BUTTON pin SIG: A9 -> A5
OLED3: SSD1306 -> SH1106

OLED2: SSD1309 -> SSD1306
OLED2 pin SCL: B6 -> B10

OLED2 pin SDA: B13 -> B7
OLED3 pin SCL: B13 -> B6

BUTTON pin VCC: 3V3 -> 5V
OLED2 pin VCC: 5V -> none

○ ○ ○ ○ ○

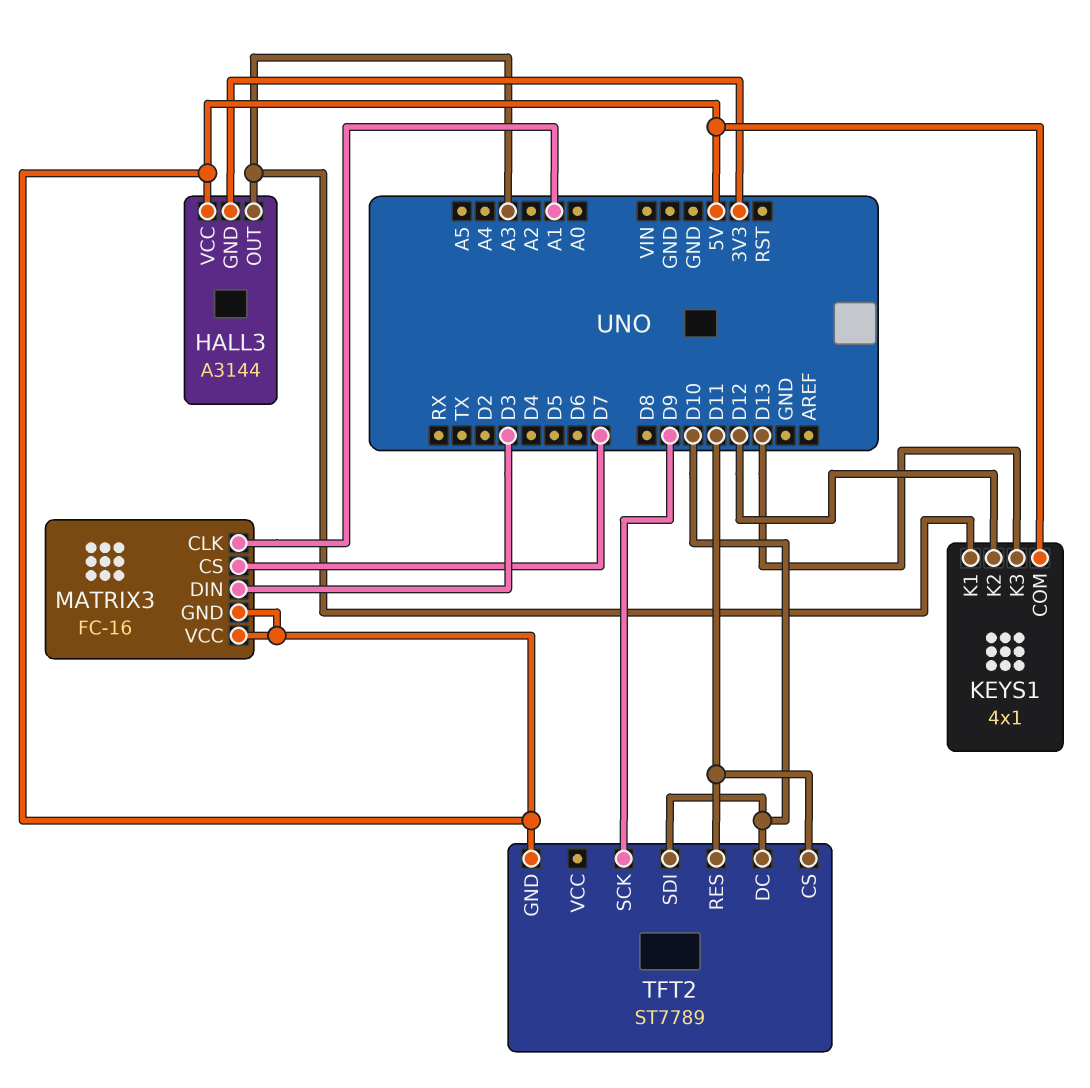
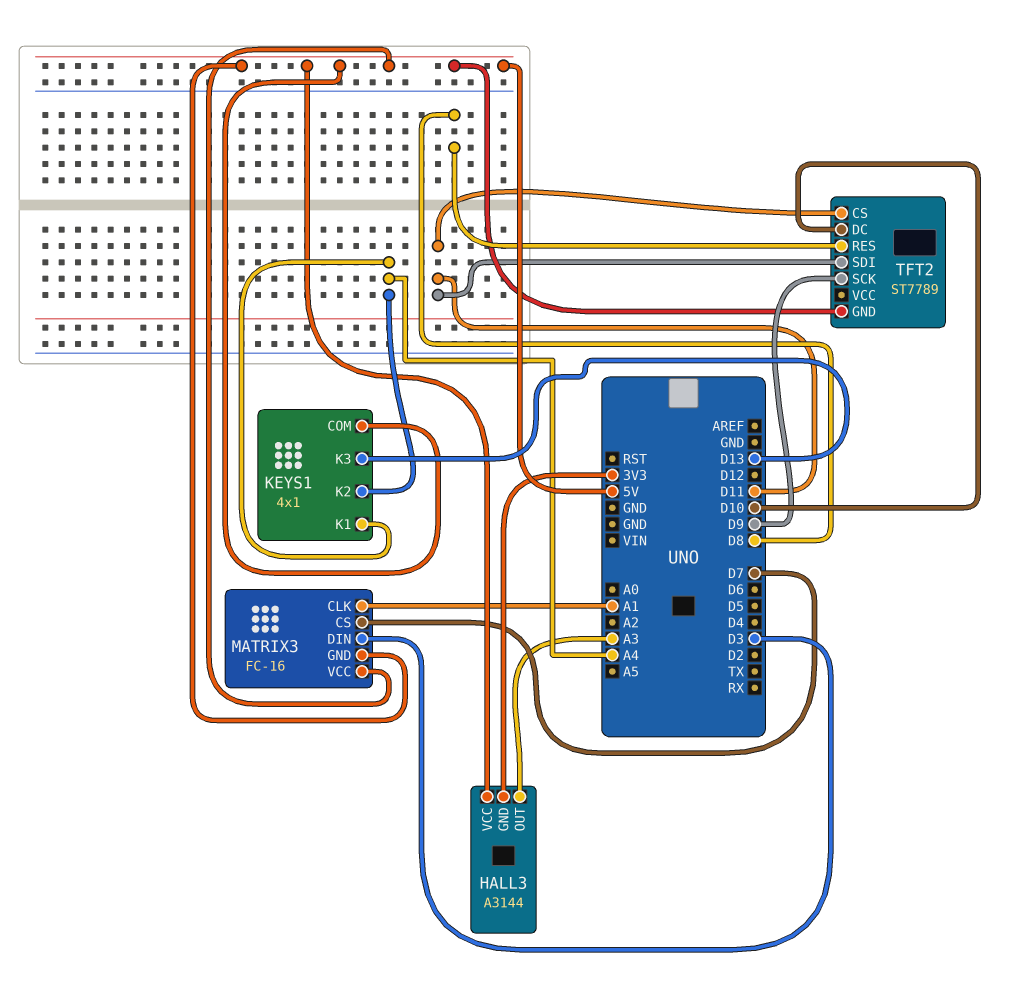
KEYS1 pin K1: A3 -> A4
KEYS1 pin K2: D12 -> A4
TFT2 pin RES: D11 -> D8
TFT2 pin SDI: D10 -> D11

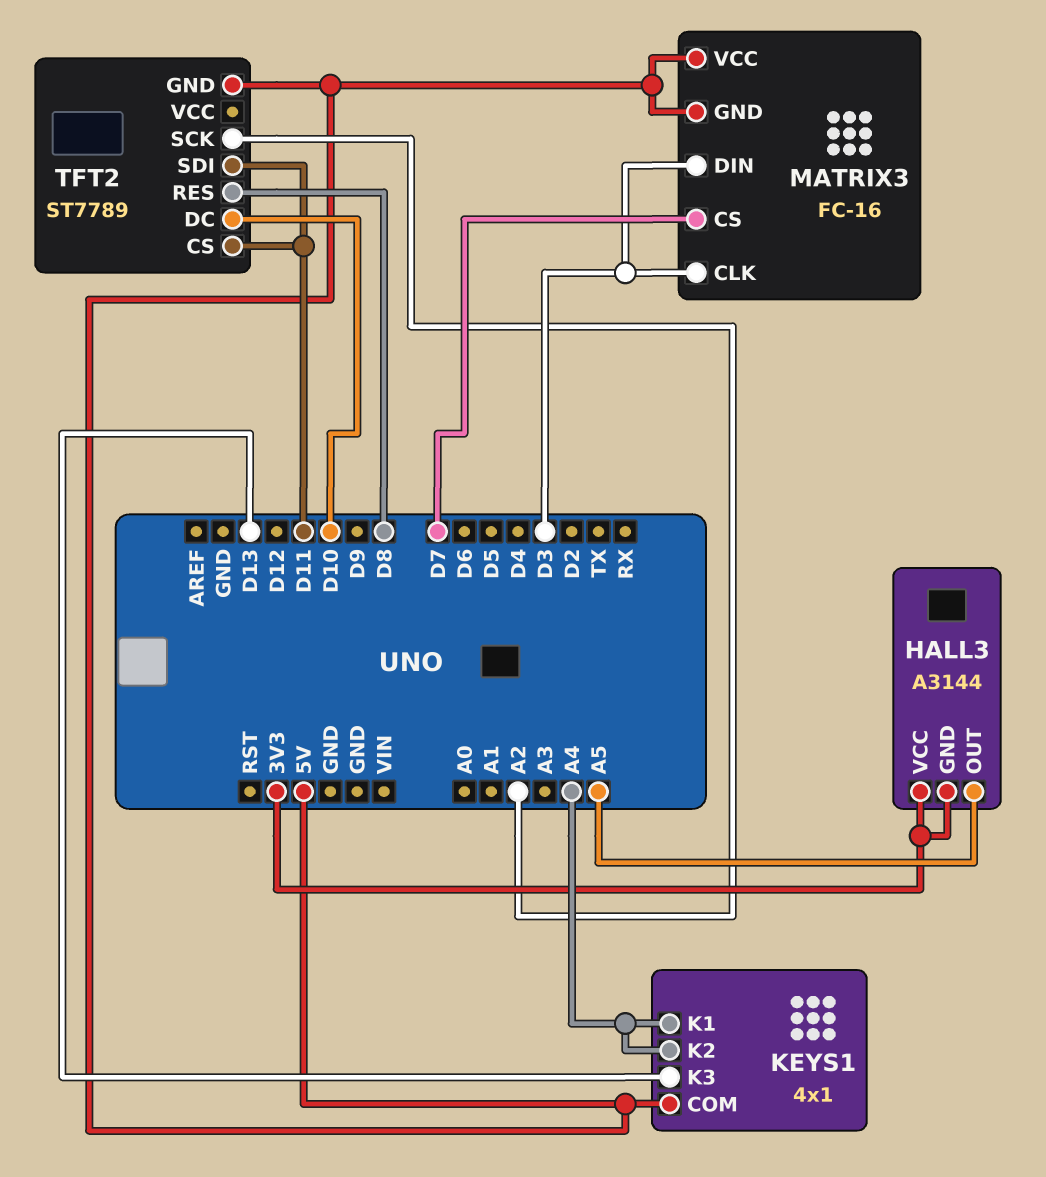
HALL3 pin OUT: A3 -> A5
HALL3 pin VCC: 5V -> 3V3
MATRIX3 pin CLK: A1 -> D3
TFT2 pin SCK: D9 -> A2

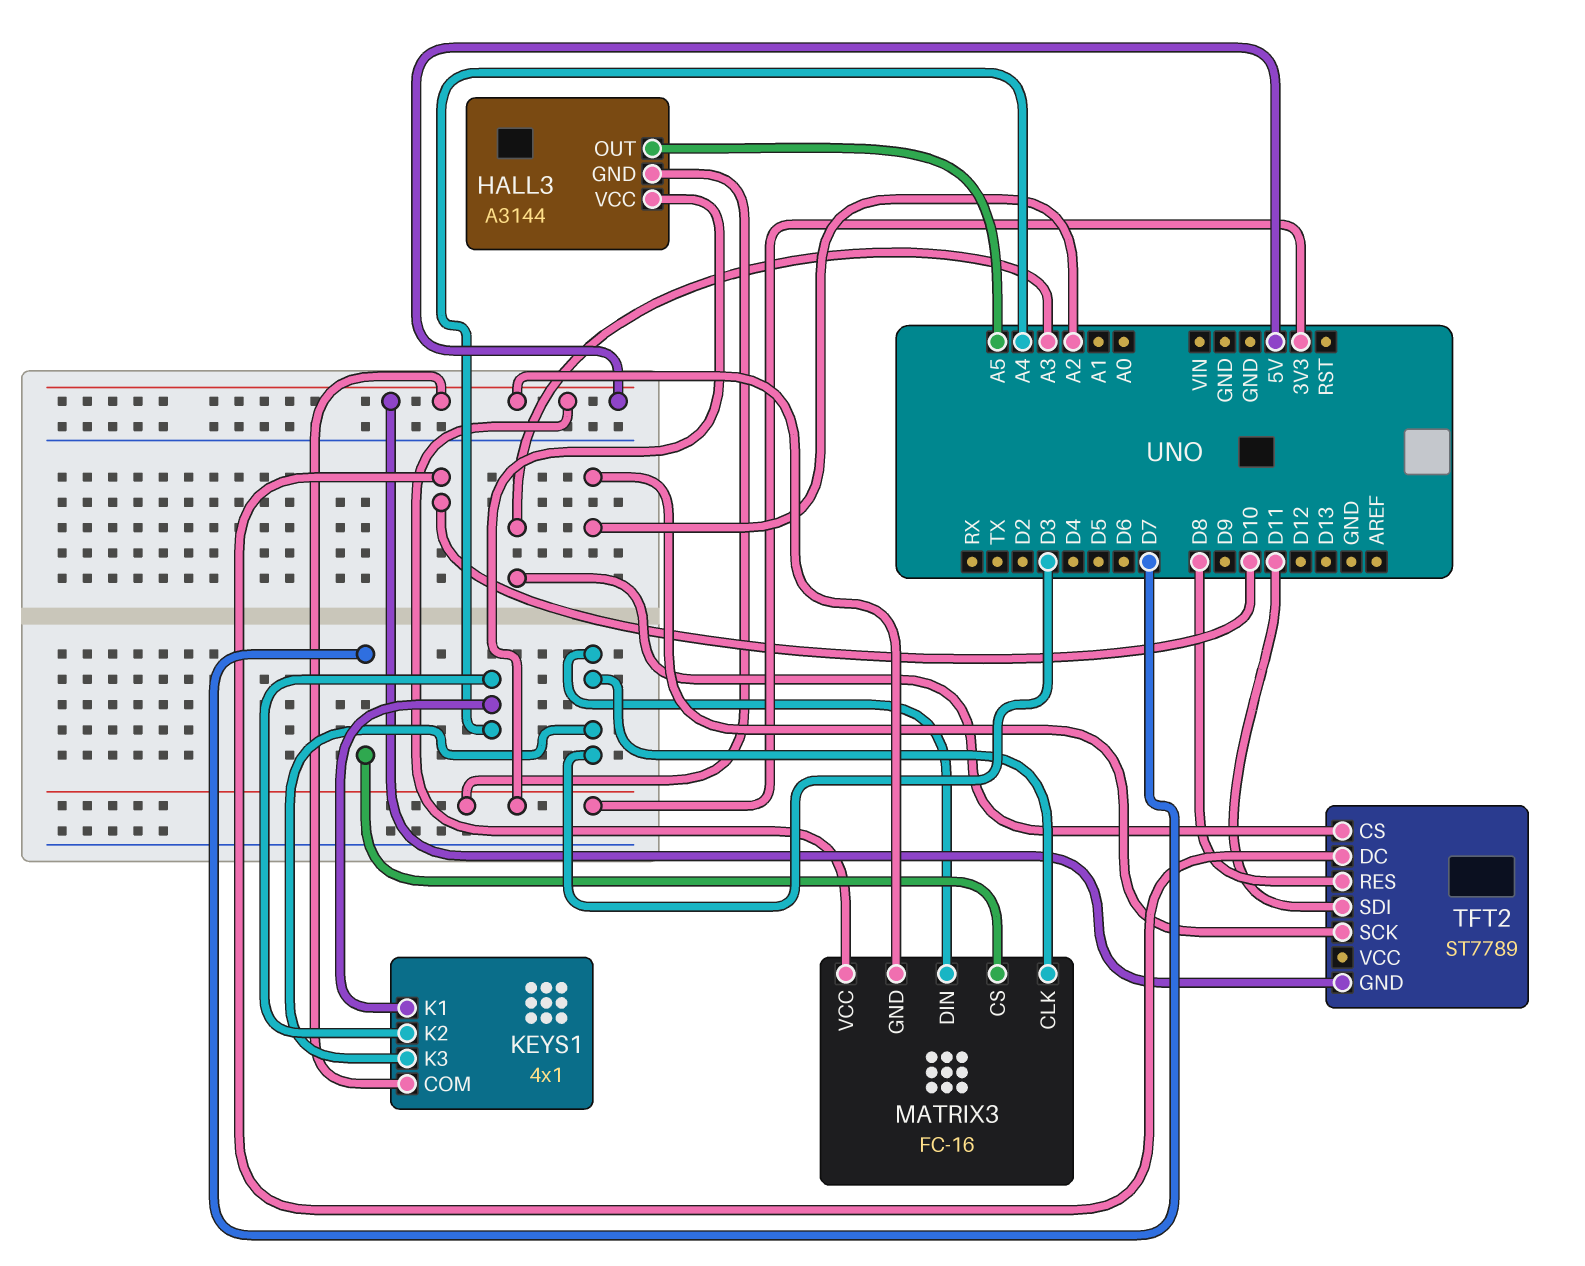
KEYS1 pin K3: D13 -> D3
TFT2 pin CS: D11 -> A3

○ ○ ○ ○ ○

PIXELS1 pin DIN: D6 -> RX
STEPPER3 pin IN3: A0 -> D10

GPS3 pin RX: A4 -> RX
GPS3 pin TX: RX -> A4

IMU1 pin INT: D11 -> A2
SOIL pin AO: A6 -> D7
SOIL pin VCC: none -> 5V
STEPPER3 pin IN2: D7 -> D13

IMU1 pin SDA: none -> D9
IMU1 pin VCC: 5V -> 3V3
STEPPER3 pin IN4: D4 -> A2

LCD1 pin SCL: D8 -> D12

○ ○ ○ ○ ○

**BRIEF:**
Return each full line of the entries that contains the word "BUTTON".

**SOLUTION FOR THIS EXERCISE:**
BUTTON pin SIG: A9 -> A5
BUTTON pin VCC: 3V3 -> 5V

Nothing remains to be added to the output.